[LISTED ENTRIES]

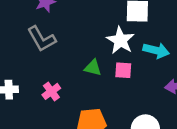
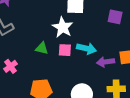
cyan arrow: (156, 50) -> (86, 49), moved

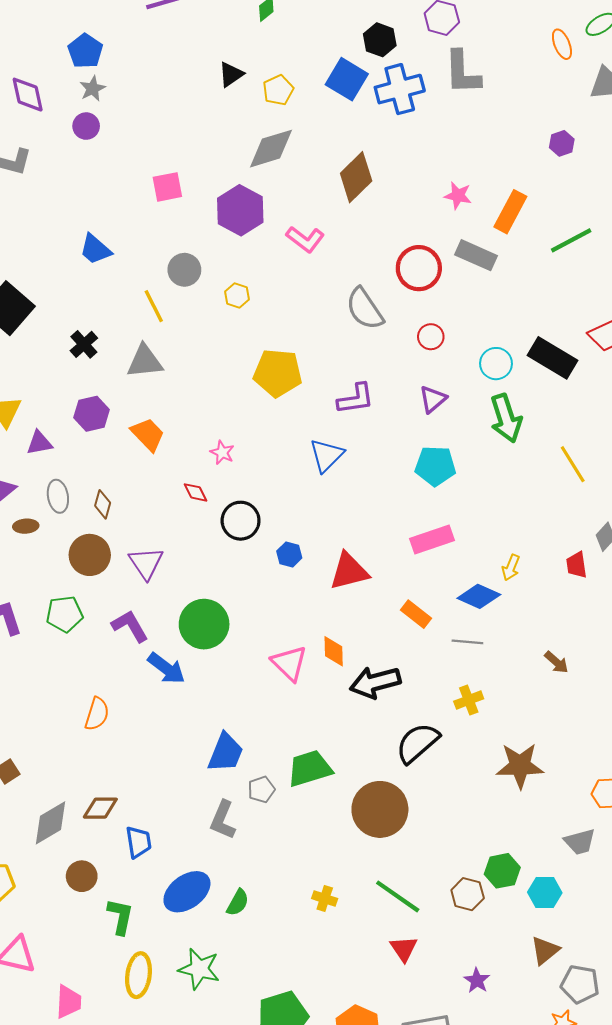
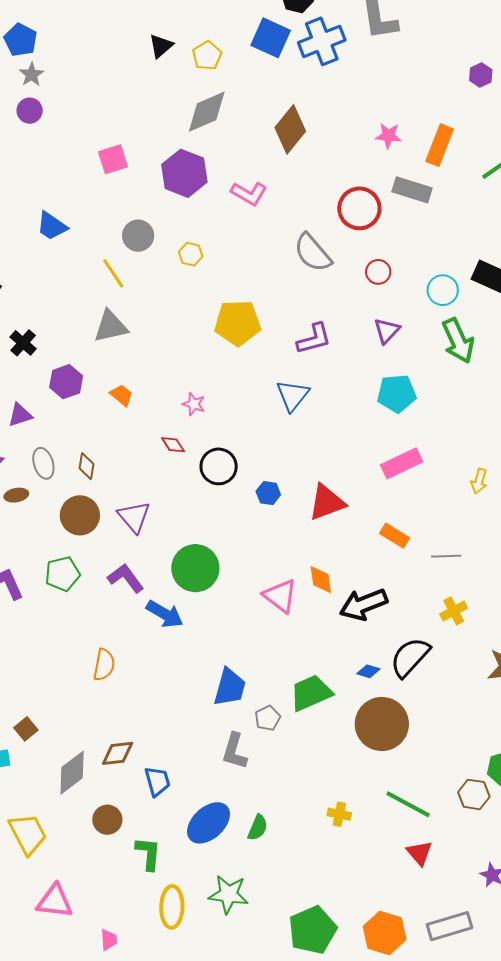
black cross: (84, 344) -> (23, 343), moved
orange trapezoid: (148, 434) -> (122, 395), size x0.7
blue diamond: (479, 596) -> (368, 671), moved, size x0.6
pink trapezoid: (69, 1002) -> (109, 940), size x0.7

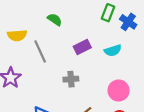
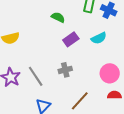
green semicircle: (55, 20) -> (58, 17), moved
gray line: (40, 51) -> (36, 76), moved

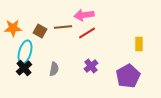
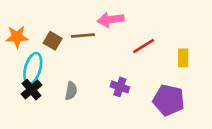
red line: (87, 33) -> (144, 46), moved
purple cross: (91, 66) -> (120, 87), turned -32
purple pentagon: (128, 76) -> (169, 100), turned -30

[/LISTED ENTRIES]

_ABOUT THIS EXERCISE_:
Please reproduce the entries above exactly, omitting every picture.

_RESULT FOR THIS EXERCISE_:
cyan arrow: (156, 50) -> (86, 49), moved

black cross: (84, 344) -> (23, 343), moved
orange trapezoid: (148, 434) -> (122, 395), size x0.7
blue diamond: (479, 596) -> (368, 671), moved, size x0.6
pink trapezoid: (69, 1002) -> (109, 940), size x0.7

green semicircle: (55, 20) -> (58, 17), moved
gray line: (40, 51) -> (36, 76), moved

red line: (87, 33) -> (144, 46), moved
purple cross: (91, 66) -> (120, 87), turned -32
purple pentagon: (128, 76) -> (169, 100), turned -30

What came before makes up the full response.